Information provided below:
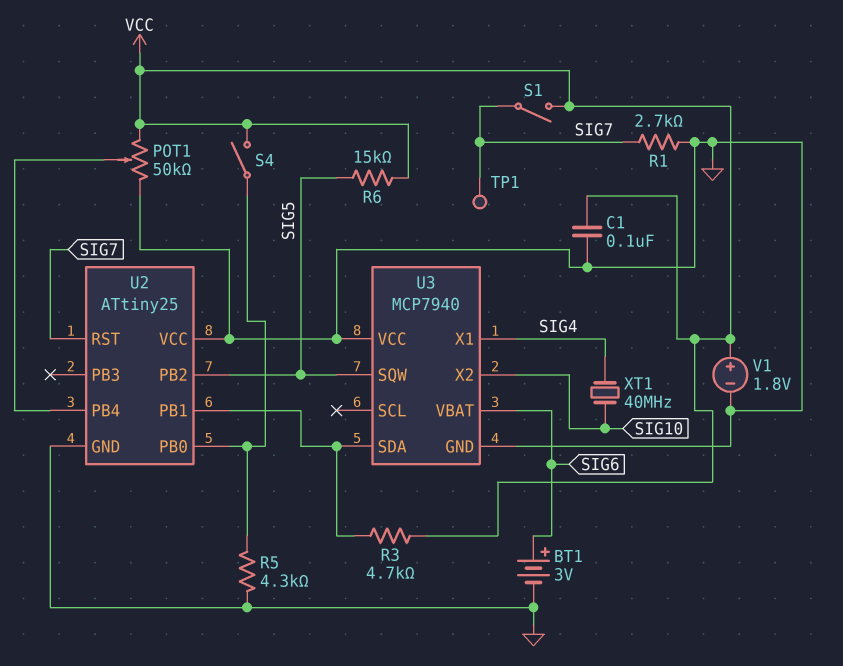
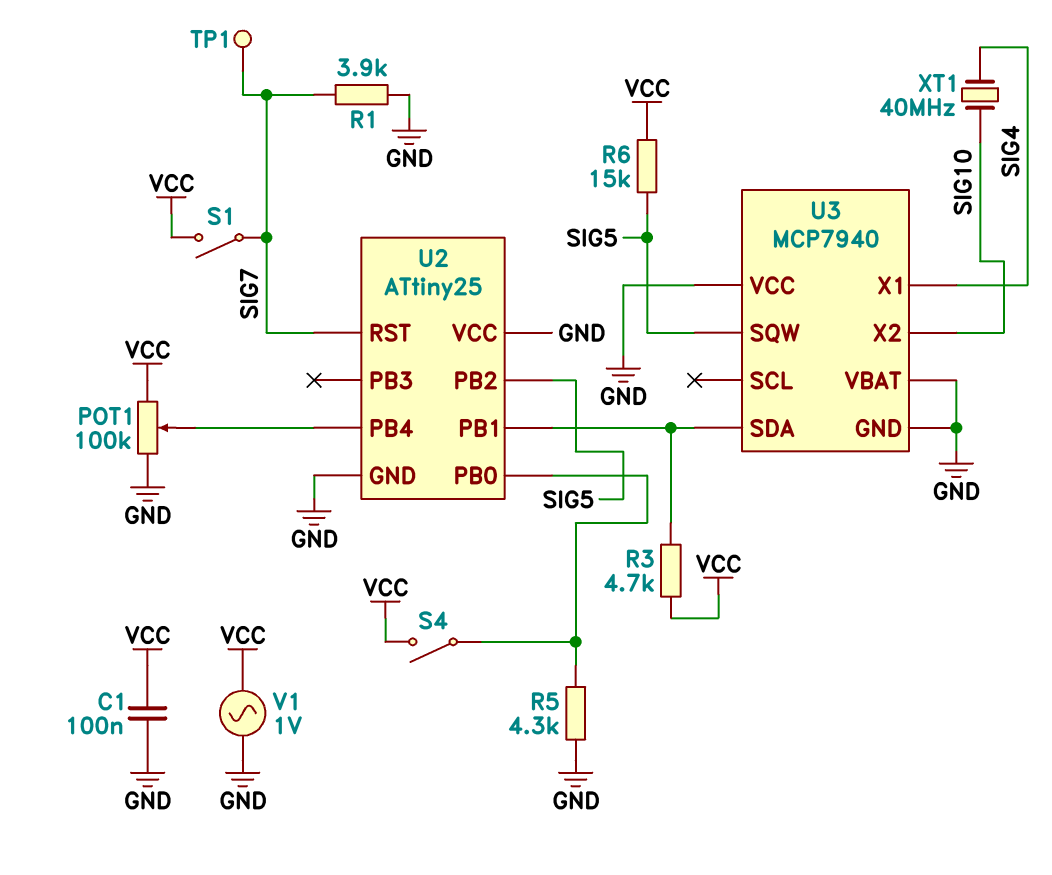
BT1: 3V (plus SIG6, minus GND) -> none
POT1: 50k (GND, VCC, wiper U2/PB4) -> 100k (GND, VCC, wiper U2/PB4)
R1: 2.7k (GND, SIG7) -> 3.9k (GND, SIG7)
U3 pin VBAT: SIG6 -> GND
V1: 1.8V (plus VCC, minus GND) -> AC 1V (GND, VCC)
End of Information provided.
* **Action item**
Could you reproduce the entries verbatim, leaving out all pictures?

* **Solution to this task**
BT1: 3V (plus SIG6, minus GND) -> none
POT1: 50k (GND, VCC, wiper U2/PB4) -> 100k (GND, VCC, wiper U2/PB4)
R1: 2.7k (GND, SIG7) -> 3.9k (GND, SIG7)
U3 pin VBAT: SIG6 -> GND
V1: 1.8V (plus VCC, minus GND) -> AC 1V (GND, VCC)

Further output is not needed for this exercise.